Coordinate-based change listings
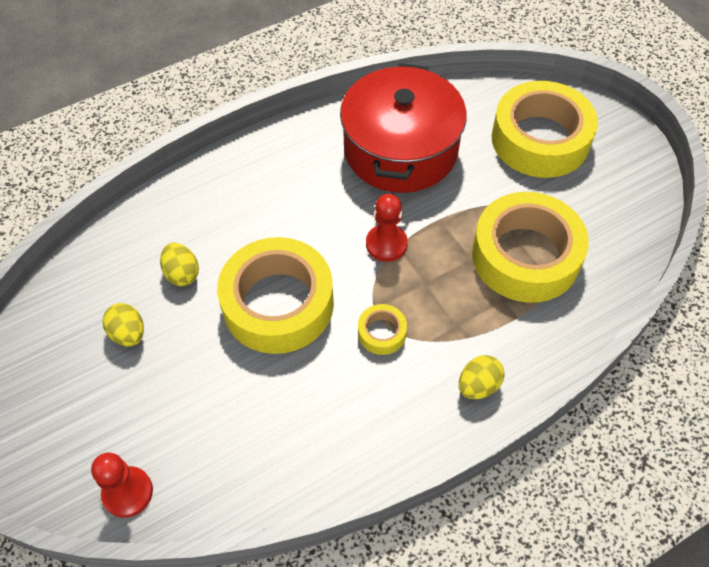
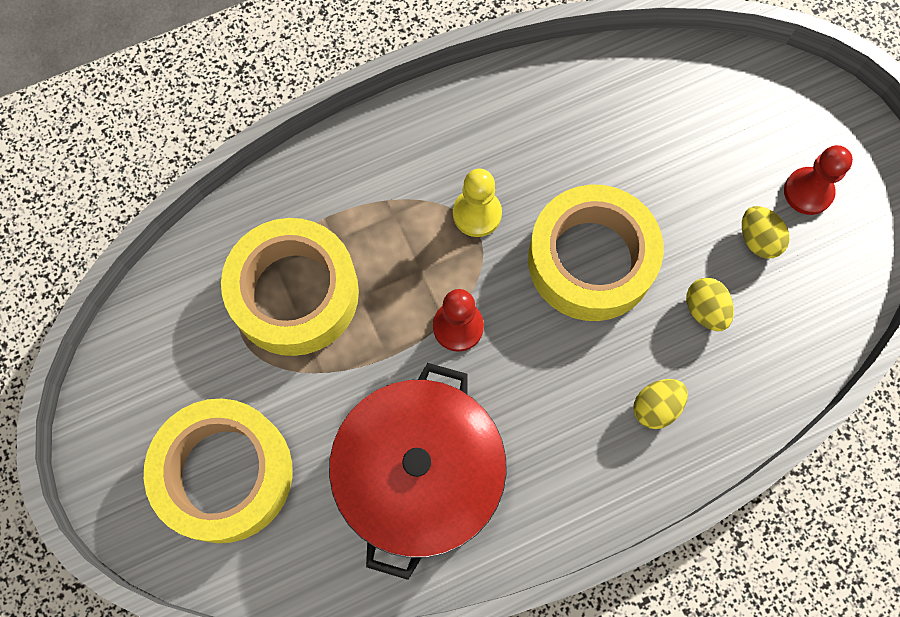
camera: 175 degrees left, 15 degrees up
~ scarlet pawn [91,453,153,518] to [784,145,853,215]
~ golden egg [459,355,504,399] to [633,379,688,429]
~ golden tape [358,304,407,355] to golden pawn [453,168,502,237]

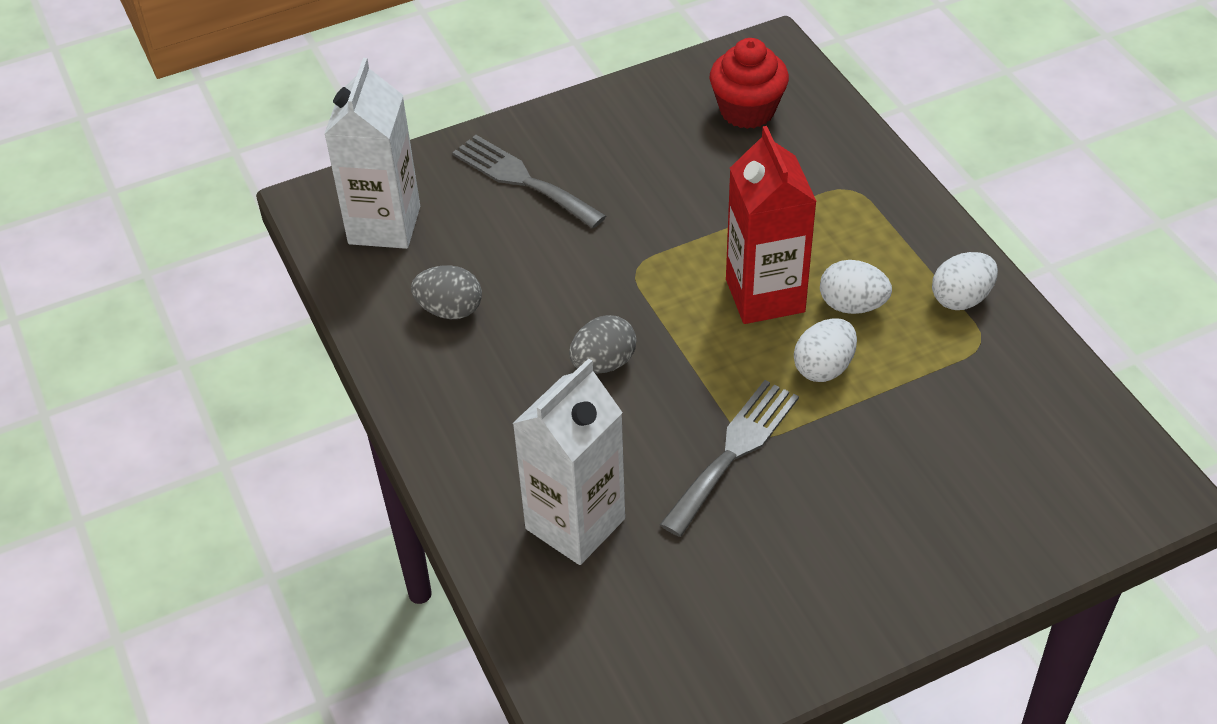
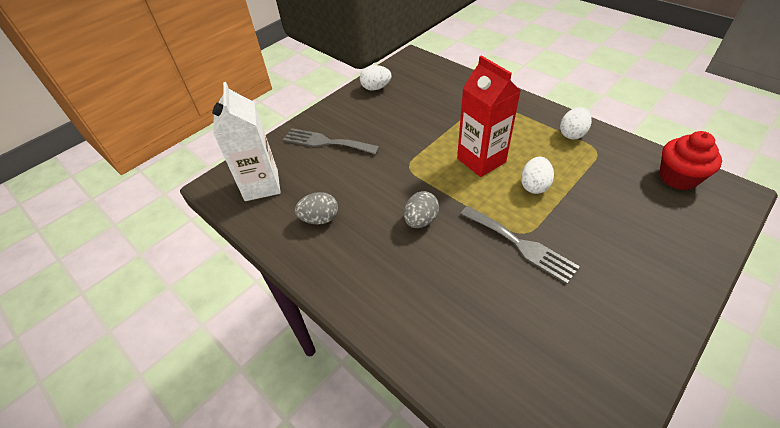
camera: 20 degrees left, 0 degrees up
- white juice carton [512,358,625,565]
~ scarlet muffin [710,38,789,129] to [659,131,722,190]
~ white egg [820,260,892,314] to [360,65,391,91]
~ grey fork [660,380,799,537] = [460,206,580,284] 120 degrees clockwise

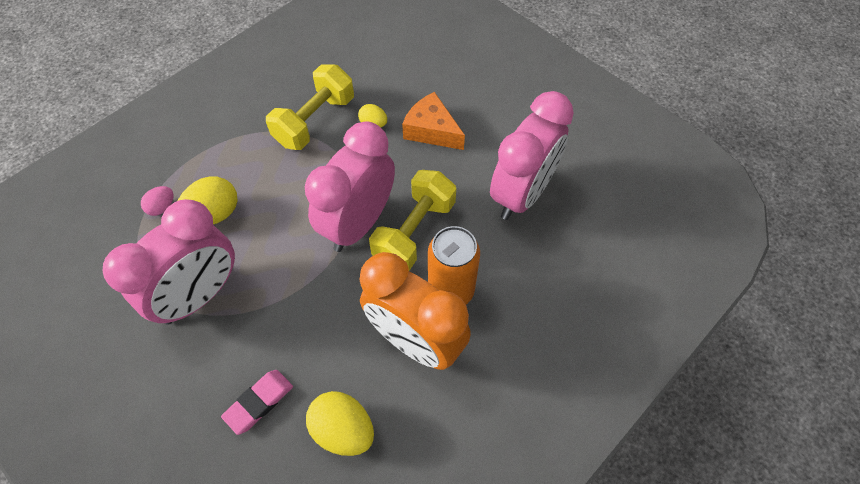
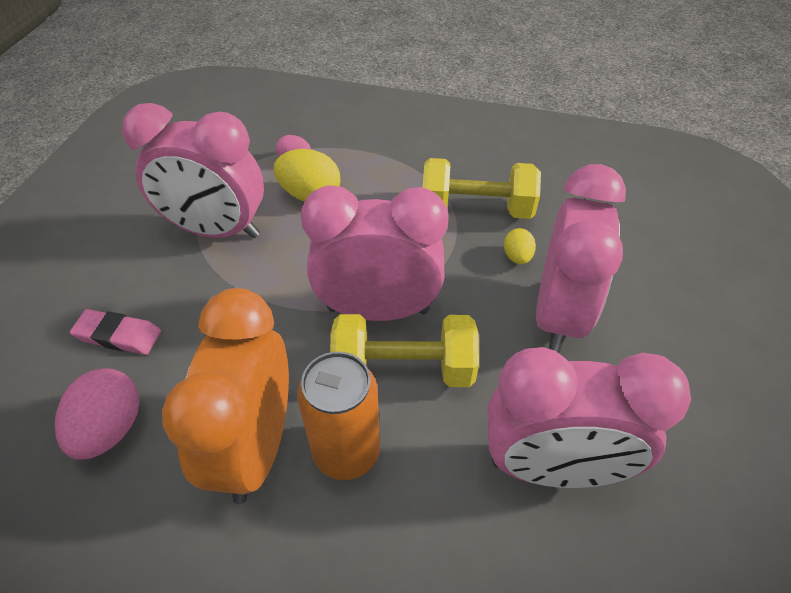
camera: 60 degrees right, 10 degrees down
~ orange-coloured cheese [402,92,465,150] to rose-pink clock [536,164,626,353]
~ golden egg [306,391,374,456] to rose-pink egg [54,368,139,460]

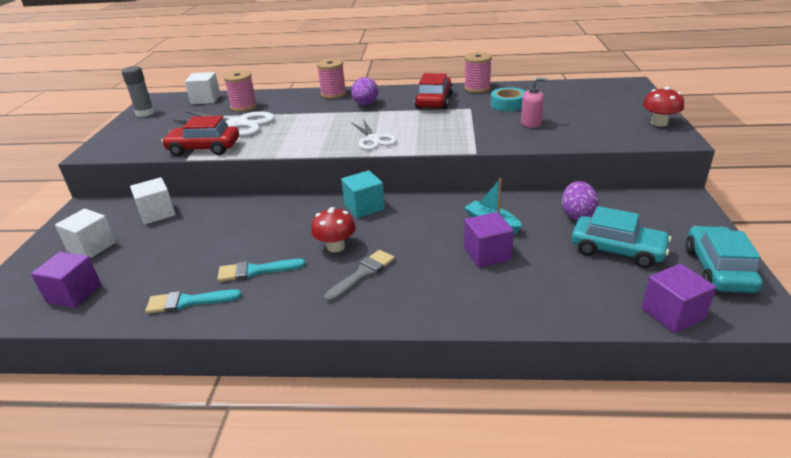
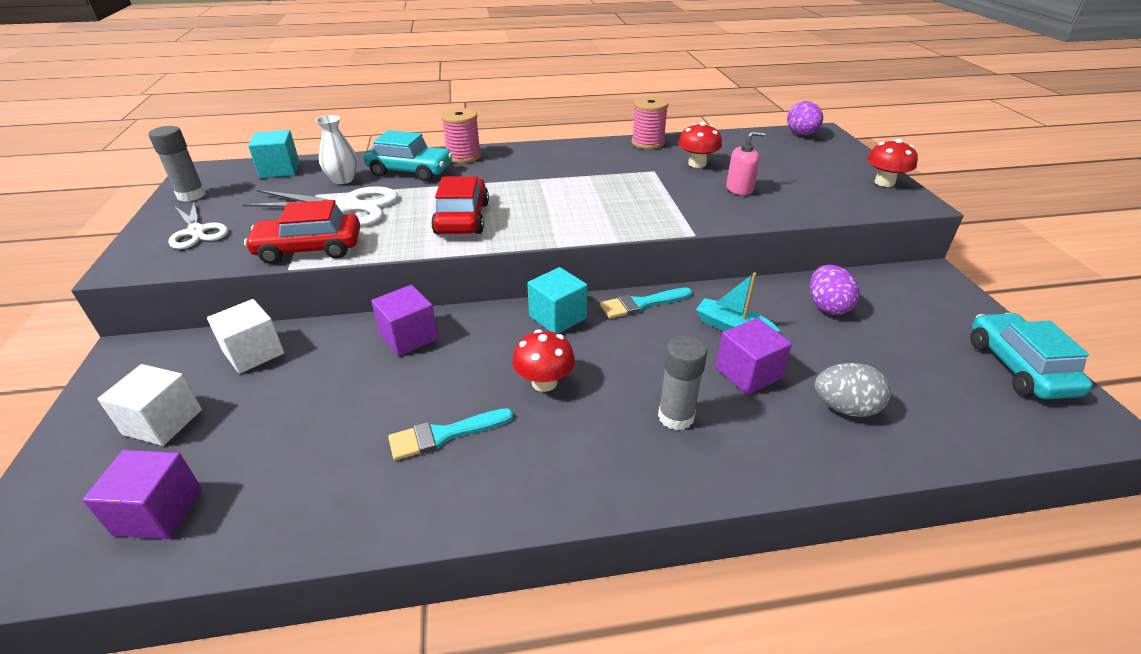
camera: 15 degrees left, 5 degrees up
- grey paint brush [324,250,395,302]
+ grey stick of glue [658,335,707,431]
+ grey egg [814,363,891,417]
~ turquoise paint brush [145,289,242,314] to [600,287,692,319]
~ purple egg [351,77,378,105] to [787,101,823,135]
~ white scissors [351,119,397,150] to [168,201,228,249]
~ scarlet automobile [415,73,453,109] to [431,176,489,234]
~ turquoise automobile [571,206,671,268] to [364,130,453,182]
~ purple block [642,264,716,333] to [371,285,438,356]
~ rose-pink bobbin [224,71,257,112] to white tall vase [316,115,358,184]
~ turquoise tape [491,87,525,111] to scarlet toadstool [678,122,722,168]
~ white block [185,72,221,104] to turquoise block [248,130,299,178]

■ PROBLEM TO SOLVE
Reproduce the entries above exactly, though not their pictures.

■ TASK OUTPUT
camera: 175 degrees left, 15 degrees up
~ scarlet pawn [91,453,153,518] to [784,145,853,215]
~ golden egg [459,355,504,399] to [633,379,688,429]
~ golden tape [358,304,407,355] to golden pawn [453,168,502,237]

camera: 20 degrees left, 0 degrees up
- white juice carton [512,358,625,565]
~ scarlet muffin [710,38,789,129] to [659,131,722,190]
~ white egg [820,260,892,314] to [360,65,391,91]
~ grey fork [660,380,799,537] = [460,206,580,284] 120 degrees clockwise

camera: 60 degrees right, 10 degrees down
~ orange-coloured cheese [402,92,465,150] to rose-pink clock [536,164,626,353]
~ golden egg [306,391,374,456] to rose-pink egg [54,368,139,460]

camera: 15 degrees left, 5 degrees up
- grey paint brush [324,250,395,302]
+ grey stick of glue [658,335,707,431]
+ grey egg [814,363,891,417]
~ turquoise paint brush [145,289,242,314] to [600,287,692,319]
~ purple egg [351,77,378,105] to [787,101,823,135]
~ white scissors [351,119,397,150] to [168,201,228,249]
~ scarlet automobile [415,73,453,109] to [431,176,489,234]
~ turquoise automobile [571,206,671,268] to [364,130,453,182]
~ purple block [642,264,716,333] to [371,285,438,356]
~ rose-pink bobbin [224,71,257,112] to white tall vase [316,115,358,184]
~ turquoise tape [491,87,525,111] to scarlet toadstool [678,122,722,168]
~ white block [185,72,221,104] to turquoise block [248,130,299,178]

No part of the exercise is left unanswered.